··· Extracted information ···

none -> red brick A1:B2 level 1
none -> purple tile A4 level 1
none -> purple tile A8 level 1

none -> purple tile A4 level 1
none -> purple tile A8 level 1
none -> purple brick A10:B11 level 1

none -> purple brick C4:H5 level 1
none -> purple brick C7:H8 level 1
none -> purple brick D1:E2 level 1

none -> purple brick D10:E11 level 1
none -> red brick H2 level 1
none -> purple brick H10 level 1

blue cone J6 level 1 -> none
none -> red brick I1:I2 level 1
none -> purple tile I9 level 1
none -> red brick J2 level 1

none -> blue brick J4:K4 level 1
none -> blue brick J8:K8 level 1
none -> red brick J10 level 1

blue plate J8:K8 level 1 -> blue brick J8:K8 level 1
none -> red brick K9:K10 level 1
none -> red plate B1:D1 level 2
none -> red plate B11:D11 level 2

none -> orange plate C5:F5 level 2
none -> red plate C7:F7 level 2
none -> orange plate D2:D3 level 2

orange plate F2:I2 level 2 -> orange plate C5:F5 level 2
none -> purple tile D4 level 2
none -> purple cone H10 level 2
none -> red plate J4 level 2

···

▸ **Required action**:
Please retype exactly the line containing "none -> purple cone H10 level 2" and each line after it to the end of the records, and nothing more.

▸ **Output for this task**:
none -> purple cone H10 level 2
none -> red plate J4 level 2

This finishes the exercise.